*** MATERIAL TO PROCESS Section Begins ***

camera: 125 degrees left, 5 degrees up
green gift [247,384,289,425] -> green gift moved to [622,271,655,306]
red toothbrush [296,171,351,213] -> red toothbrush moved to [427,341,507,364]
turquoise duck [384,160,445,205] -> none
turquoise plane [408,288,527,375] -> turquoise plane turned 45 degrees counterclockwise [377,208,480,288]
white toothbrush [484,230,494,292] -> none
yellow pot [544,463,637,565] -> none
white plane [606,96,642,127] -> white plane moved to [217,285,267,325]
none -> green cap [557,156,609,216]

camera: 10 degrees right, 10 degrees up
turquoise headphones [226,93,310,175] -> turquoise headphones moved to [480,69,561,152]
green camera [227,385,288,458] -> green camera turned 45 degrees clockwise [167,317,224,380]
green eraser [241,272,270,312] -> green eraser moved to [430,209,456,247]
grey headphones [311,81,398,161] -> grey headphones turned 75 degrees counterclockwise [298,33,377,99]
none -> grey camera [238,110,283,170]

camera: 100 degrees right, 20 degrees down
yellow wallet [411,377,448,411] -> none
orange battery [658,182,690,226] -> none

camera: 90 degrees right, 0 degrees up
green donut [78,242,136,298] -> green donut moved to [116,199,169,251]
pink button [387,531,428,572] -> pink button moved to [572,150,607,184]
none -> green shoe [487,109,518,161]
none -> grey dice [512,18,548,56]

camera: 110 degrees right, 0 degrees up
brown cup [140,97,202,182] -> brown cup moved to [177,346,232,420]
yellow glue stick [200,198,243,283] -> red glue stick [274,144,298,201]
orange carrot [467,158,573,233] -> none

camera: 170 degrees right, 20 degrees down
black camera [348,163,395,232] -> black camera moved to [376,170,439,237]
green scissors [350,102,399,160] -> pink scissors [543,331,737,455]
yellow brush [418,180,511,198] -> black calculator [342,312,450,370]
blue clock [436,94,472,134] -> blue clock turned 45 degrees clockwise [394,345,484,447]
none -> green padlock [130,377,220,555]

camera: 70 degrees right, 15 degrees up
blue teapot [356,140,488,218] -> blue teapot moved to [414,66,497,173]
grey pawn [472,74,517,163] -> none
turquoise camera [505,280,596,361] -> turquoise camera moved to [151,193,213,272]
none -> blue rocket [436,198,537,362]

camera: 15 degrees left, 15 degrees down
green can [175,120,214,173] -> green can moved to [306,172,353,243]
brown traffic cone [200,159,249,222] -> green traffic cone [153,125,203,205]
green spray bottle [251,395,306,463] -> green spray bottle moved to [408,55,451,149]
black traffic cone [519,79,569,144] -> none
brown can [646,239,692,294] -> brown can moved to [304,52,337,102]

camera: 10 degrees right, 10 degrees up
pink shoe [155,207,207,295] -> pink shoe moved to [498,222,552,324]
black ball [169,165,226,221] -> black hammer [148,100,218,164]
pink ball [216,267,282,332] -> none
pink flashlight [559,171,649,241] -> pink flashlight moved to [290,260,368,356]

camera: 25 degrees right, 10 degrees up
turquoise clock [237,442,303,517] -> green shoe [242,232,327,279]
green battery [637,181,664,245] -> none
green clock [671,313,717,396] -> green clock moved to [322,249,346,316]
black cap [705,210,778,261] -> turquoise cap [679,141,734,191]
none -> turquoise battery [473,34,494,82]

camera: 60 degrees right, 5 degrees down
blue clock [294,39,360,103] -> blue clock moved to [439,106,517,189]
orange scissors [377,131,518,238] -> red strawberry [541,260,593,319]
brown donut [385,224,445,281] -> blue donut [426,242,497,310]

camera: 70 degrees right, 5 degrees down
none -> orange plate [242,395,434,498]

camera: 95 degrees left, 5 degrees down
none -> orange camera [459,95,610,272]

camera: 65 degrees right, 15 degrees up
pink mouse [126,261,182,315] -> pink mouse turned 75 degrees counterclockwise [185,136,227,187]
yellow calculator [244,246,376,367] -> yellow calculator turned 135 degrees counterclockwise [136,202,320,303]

*** MATERIAL TO PROCESS Section Ends ***

PROBLEM:
The lines from the one containing "pink mouse [126,261,182,315]" through the last line of the records are the answer; set them down exactly and add nothing.

FINISHED EXERCISE:
pink mouse [126,261,182,315] -> pink mouse turned 75 degrees counterclockwise [185,136,227,187]
yellow calculator [244,246,376,367] -> yellow calculator turned 135 degrees counterclockwise [136,202,320,303]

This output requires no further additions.